▶ [The data]:

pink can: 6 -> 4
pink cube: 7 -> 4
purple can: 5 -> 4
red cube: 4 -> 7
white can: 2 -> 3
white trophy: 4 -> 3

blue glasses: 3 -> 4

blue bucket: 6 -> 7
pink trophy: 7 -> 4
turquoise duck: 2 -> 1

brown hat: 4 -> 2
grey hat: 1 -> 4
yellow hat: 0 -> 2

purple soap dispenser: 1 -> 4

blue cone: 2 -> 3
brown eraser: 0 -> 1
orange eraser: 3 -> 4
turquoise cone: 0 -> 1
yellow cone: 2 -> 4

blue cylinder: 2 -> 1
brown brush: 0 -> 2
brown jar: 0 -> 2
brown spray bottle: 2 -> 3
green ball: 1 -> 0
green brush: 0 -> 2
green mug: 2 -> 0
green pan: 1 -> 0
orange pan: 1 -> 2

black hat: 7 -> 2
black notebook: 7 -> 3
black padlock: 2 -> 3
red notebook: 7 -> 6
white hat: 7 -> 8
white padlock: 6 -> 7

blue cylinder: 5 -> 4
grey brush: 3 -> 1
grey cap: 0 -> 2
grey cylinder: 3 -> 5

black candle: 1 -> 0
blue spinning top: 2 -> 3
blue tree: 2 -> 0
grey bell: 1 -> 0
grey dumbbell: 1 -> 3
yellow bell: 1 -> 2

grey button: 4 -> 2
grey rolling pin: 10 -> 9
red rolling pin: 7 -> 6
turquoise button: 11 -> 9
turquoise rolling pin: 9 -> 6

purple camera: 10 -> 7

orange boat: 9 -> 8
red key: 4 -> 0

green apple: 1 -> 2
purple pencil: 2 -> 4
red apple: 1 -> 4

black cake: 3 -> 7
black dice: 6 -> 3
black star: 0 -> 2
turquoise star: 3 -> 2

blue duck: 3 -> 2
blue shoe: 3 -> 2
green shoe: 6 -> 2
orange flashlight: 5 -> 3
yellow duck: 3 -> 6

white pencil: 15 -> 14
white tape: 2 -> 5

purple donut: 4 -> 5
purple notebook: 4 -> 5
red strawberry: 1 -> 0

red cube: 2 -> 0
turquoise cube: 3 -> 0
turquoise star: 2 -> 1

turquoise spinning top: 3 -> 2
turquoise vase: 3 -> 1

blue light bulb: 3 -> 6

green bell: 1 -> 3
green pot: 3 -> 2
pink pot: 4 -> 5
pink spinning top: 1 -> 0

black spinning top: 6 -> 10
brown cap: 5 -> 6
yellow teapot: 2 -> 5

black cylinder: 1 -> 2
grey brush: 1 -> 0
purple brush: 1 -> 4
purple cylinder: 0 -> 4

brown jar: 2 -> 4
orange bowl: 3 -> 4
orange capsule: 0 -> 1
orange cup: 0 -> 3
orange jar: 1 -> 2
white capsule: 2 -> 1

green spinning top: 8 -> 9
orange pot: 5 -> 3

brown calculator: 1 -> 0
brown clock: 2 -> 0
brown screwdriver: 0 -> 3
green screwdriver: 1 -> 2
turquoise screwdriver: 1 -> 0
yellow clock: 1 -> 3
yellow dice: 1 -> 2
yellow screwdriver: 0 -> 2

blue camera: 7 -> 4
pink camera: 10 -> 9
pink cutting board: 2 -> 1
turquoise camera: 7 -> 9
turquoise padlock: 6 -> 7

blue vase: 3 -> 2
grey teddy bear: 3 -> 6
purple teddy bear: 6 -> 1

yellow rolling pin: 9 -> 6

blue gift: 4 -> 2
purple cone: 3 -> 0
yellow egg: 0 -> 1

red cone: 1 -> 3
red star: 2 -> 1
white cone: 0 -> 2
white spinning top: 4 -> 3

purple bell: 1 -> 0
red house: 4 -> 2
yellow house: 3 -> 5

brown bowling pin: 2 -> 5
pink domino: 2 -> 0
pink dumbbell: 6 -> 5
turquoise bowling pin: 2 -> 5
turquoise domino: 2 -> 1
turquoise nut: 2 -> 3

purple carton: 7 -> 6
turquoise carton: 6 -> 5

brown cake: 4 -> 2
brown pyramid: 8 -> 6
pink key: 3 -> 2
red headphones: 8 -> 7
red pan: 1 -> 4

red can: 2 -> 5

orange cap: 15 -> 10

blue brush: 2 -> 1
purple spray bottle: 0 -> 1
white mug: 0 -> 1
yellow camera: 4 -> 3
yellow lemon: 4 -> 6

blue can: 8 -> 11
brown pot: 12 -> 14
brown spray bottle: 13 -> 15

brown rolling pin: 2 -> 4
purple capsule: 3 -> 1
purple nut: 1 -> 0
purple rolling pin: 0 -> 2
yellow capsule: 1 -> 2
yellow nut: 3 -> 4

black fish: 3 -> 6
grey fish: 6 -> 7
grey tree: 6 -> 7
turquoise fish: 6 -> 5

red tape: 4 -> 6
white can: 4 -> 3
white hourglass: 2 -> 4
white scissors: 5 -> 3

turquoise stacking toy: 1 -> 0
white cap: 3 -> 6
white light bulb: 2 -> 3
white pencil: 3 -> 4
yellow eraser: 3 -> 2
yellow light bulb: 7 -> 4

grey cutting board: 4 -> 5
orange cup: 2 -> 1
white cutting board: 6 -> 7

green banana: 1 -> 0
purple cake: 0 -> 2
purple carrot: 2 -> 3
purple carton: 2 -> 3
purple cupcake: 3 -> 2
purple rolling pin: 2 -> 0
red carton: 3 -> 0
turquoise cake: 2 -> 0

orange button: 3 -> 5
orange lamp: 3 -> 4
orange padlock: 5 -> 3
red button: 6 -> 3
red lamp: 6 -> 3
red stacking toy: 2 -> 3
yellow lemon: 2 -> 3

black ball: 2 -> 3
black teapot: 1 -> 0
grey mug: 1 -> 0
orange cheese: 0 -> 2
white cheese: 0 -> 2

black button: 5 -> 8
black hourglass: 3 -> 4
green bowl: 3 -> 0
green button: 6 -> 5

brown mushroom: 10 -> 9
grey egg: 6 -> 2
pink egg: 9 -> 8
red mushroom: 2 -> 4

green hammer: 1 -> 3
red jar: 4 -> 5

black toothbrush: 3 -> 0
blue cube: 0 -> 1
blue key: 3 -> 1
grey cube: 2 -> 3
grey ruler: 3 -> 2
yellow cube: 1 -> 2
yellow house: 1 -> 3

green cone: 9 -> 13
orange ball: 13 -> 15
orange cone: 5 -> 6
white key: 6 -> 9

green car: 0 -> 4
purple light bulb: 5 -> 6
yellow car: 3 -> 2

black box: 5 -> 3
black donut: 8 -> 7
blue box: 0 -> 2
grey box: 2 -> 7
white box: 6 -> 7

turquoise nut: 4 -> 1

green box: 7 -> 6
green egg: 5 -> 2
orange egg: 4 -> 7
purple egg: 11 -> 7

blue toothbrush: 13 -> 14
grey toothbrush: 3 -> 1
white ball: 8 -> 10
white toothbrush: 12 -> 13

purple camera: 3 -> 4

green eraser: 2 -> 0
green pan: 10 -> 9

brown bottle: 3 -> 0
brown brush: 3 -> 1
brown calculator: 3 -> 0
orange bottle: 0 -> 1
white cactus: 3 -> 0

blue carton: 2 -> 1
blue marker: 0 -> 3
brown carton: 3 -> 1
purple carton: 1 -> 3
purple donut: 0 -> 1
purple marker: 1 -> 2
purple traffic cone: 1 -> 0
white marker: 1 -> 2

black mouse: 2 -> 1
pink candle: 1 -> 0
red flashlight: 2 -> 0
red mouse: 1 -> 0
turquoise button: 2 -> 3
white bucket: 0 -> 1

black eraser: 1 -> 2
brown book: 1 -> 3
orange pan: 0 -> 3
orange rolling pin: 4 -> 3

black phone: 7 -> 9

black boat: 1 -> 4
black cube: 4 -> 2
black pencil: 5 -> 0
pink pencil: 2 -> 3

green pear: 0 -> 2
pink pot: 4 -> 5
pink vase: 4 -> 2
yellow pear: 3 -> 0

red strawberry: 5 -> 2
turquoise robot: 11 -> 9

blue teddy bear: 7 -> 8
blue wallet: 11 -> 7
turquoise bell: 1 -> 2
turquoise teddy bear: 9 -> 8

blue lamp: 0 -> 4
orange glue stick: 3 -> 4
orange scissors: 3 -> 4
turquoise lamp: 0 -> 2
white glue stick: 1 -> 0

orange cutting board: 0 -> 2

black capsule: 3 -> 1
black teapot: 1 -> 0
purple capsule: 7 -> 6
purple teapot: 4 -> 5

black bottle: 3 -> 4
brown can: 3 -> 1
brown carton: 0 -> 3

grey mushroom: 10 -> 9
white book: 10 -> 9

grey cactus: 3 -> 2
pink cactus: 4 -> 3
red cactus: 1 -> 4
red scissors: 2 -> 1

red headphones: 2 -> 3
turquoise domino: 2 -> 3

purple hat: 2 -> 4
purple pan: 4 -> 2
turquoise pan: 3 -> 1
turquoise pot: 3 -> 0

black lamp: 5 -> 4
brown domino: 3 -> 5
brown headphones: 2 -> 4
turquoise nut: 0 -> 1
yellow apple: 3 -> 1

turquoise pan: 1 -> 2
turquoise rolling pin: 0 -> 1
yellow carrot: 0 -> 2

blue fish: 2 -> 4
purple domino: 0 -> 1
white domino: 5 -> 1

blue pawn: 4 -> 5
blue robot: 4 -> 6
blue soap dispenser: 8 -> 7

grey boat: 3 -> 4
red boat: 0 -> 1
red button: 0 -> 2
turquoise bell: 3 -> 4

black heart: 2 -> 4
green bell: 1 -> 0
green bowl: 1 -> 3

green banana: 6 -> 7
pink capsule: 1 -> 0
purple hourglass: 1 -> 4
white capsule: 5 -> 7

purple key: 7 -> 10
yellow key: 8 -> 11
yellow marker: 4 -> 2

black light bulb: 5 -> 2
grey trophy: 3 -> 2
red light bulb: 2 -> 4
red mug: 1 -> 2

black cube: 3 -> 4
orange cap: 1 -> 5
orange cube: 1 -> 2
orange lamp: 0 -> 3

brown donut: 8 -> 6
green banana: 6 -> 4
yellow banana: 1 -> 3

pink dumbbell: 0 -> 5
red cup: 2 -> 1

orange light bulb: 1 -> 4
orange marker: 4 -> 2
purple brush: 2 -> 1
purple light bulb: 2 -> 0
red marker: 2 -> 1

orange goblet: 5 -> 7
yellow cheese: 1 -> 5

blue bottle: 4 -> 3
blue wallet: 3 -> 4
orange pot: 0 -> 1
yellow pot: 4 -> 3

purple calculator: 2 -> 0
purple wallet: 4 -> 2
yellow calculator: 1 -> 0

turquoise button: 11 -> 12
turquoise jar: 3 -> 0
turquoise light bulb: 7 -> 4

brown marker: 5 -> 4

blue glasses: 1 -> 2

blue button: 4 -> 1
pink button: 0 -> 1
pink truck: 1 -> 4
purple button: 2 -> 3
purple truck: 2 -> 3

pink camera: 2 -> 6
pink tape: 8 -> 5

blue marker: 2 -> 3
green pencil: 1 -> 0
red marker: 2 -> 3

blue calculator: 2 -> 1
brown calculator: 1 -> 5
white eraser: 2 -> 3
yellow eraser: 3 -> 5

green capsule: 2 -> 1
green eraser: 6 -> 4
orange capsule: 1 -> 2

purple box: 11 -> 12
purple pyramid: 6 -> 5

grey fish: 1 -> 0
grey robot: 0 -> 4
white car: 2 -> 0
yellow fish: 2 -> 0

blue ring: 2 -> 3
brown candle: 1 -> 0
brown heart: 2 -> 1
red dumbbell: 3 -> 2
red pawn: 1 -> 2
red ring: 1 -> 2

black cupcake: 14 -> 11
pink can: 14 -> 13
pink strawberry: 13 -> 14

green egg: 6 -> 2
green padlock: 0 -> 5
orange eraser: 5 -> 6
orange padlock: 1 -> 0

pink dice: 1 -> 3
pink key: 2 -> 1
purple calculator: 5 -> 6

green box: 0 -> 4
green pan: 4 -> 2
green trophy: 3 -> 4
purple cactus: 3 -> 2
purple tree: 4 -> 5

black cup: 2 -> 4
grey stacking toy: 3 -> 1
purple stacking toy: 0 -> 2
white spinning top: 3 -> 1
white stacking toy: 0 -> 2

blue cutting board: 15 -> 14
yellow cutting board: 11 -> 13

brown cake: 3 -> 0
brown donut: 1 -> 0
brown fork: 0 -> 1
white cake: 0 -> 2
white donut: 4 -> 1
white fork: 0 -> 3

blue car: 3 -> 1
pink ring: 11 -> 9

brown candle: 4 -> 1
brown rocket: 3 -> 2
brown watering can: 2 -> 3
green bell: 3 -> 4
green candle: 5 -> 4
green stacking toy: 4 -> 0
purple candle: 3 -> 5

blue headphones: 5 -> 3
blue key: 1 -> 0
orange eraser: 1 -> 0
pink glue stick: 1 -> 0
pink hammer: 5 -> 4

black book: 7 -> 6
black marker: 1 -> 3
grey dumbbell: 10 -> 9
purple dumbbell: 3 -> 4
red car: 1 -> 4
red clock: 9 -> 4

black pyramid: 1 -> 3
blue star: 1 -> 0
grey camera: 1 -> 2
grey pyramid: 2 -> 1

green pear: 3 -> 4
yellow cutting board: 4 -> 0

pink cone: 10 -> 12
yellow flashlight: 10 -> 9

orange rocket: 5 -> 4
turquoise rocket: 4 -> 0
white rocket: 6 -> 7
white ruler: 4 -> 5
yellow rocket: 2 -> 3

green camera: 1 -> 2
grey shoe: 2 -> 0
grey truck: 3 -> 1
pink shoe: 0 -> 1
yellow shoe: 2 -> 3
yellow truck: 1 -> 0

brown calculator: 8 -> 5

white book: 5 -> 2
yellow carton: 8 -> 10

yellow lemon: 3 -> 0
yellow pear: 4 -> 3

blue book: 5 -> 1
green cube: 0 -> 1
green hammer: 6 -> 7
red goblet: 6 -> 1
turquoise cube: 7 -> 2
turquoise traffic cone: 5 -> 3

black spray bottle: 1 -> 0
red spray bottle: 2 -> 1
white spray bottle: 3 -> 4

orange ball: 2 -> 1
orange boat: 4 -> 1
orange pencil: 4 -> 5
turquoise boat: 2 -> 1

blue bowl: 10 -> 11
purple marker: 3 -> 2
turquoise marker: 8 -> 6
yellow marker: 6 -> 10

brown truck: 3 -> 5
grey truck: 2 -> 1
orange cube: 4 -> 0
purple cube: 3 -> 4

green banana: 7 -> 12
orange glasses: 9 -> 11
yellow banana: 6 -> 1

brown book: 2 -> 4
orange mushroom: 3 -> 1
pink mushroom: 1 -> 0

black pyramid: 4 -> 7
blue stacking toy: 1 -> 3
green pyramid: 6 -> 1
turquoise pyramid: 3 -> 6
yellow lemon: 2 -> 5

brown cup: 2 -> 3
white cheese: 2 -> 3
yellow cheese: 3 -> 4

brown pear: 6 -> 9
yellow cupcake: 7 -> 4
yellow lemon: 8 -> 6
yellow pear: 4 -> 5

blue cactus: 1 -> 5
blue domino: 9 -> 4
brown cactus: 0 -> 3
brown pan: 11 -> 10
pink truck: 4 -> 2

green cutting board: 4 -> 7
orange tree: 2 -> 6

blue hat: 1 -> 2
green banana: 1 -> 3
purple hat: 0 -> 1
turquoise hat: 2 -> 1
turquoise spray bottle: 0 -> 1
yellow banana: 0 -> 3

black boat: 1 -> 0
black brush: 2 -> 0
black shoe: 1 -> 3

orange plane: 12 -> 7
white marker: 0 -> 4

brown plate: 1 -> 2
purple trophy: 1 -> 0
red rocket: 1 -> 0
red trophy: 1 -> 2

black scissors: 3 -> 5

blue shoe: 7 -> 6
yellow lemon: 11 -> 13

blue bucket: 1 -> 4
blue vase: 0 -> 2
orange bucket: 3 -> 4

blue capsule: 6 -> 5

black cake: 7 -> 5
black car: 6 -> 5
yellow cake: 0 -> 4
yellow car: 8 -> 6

▶ [Work task]: Give back exactly the lines above, from the line containing "brown calculator: 1 -> 0" through the line containing "blue vase: 3 -> 2", with both end lines and nothing more.

▶ [Solved exercise]:
brown calculator: 1 -> 0
brown clock: 2 -> 0
brown screwdriver: 0 -> 3
green screwdriver: 1 -> 2
turquoise screwdriver: 1 -> 0
yellow clock: 1 -> 3
yellow dice: 1 -> 2
yellow screwdriver: 0 -> 2

blue camera: 7 -> 4
pink camera: 10 -> 9
pink cutting board: 2 -> 1
turquoise camera: 7 -> 9
turquoise padlock: 6 -> 7

blue vase: 3 -> 2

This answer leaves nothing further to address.